**Work required**:
Every line in the data below from the one containing "(186, 224) = (620, 250): pink" down to the one containing "(557, 353) = (155, 236): yellow", both included, must be retyped exactly; no other line is to appear.

**Provided material**:
================================

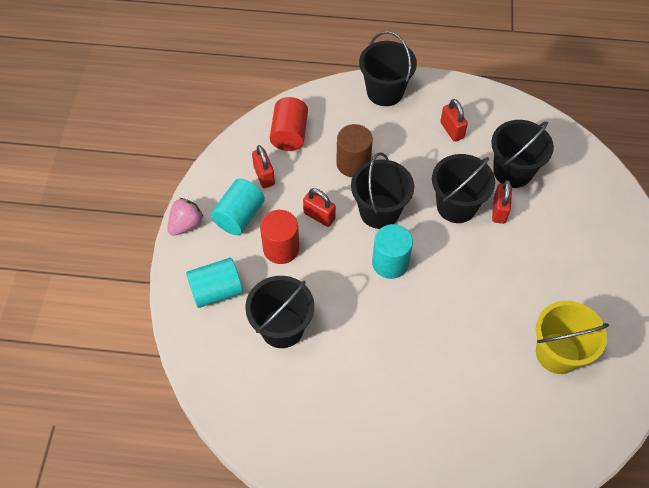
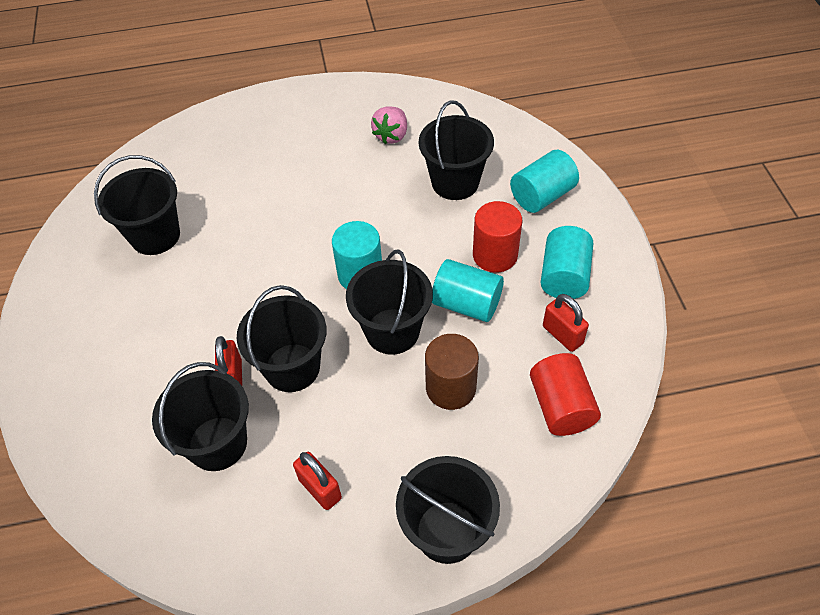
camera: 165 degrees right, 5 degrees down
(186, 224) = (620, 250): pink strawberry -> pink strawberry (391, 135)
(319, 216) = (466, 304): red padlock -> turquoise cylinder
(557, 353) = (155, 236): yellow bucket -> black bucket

================================

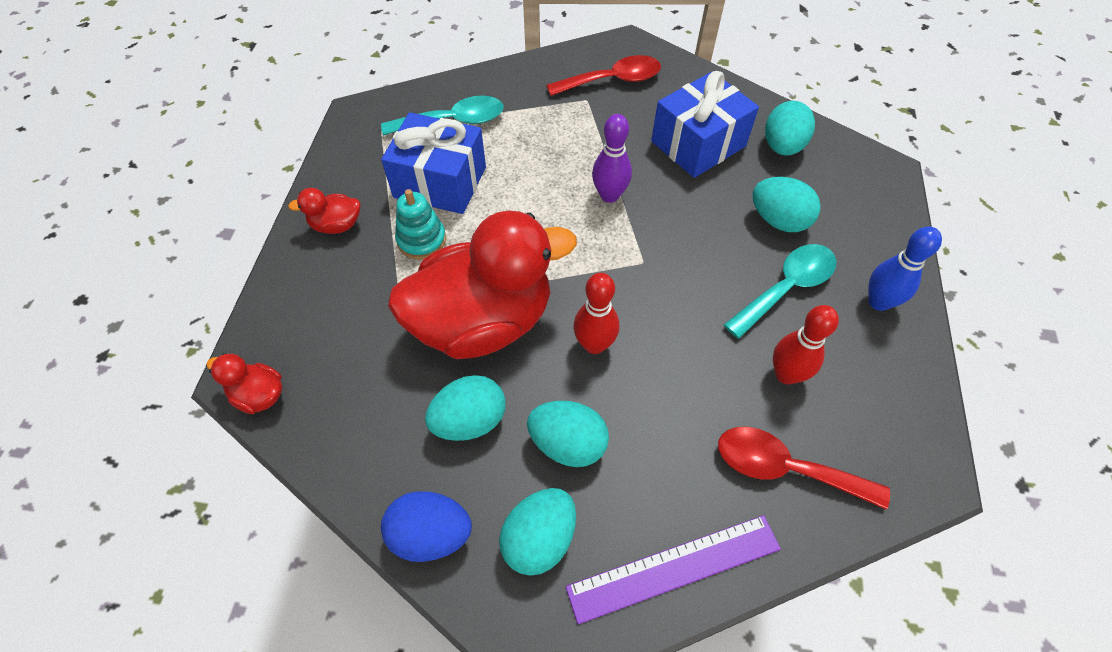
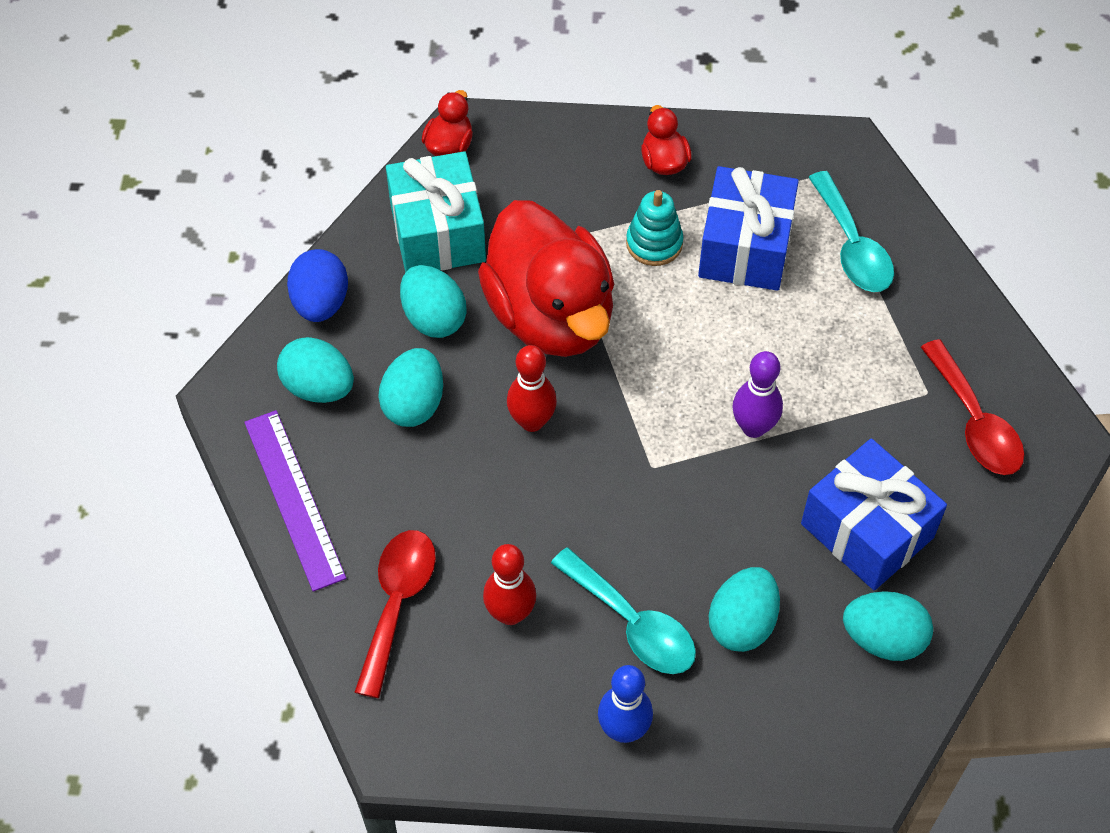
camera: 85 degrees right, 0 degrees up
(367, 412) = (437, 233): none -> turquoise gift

================================

**Solution for this problem**:
(186, 224) = (620, 250): pink strawberry -> pink strawberry (391, 135)
(319, 216) = (466, 304): red padlock -> turquoise cylinder
(557, 353) = (155, 236): yellow bucket -> black bucket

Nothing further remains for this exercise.